[Start of Attachment]

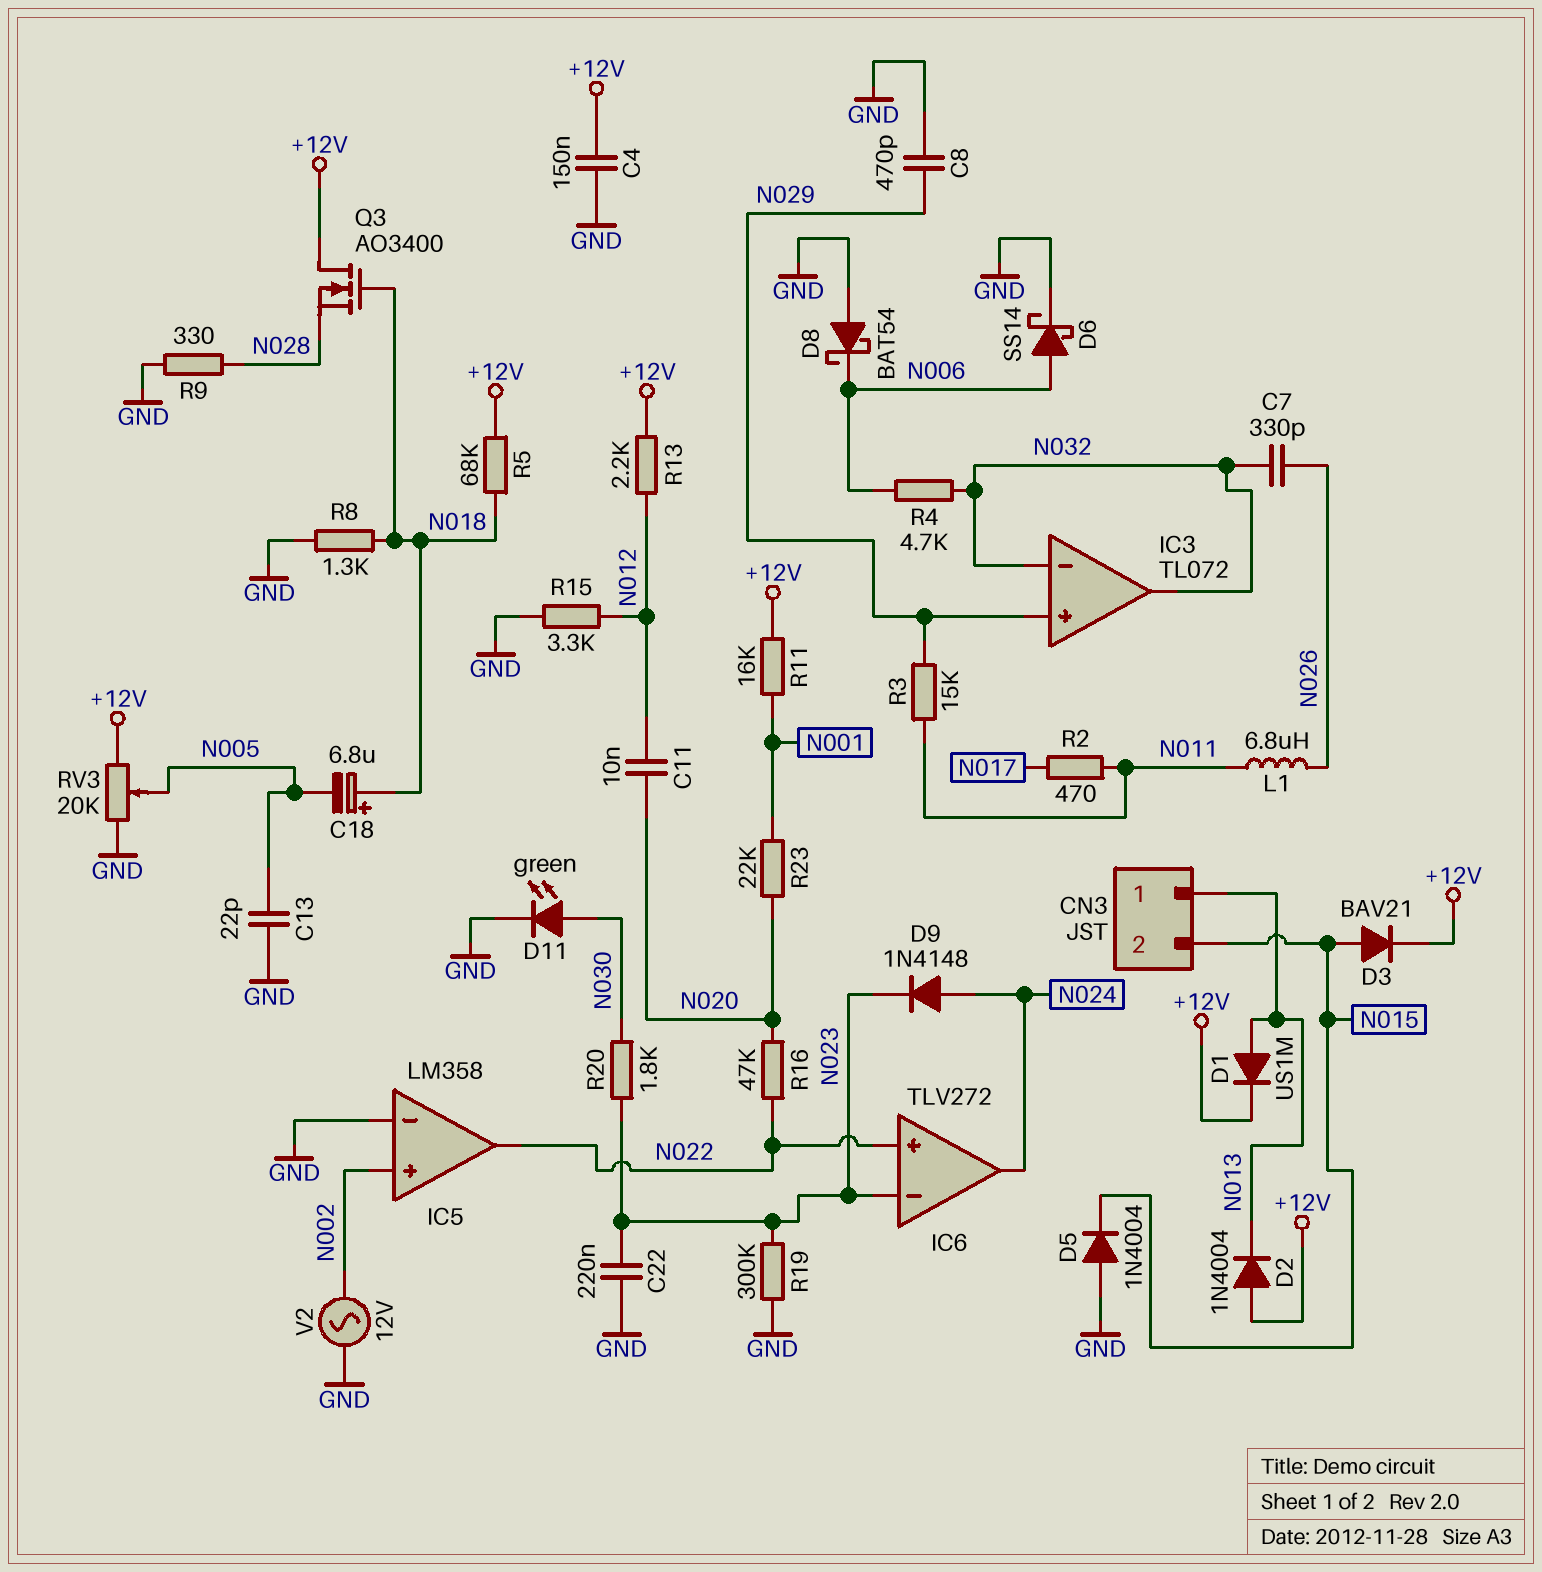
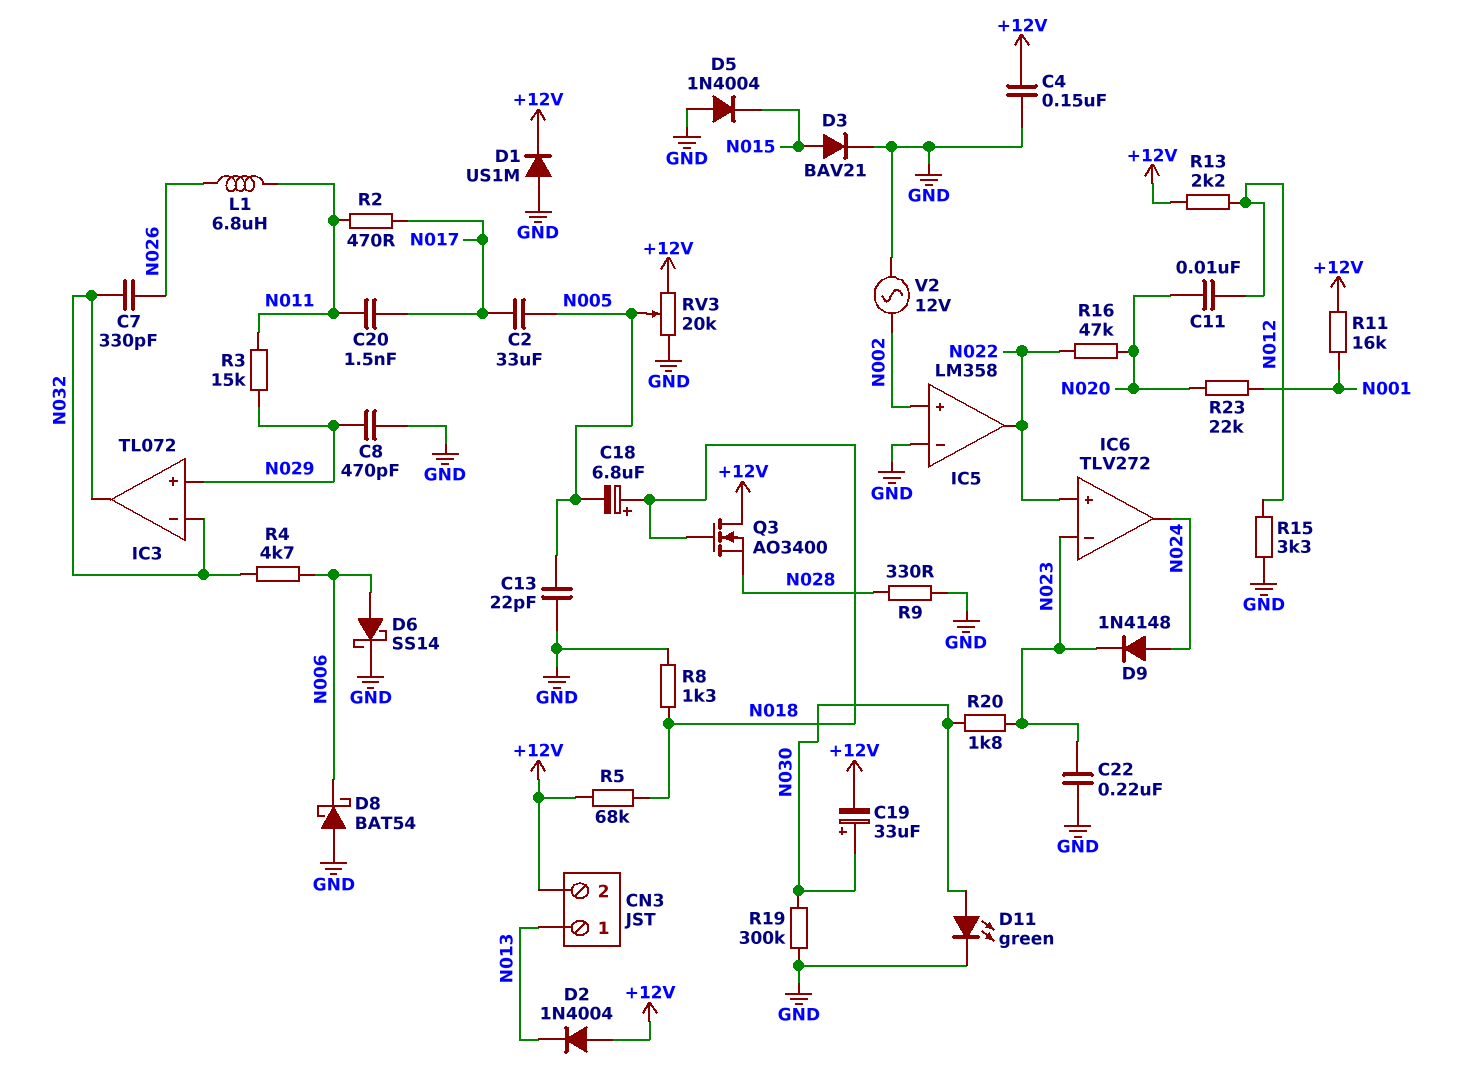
C2: none -> 33uF (N005, N017)
C19: none -> 33uF (plus N030, minus +12V)
C20: none -> 1.5nF (N011, N017)
CN3 pin 2: N015 -> +12V
D1: diode US1M (A N013, K +12V) -> diode US1M (A GND, K +12V)
D3: diode BAV21 (A N015, K +12V) -> diode BAV21 (A N015, K GND)
R19: 300k (GND, N023) -> 300k (GND, N030)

[End of Attachment]

→ Try it:
Within the listing above, work out how many lines hold "diode", and answer with that number only.

→ The answer:
2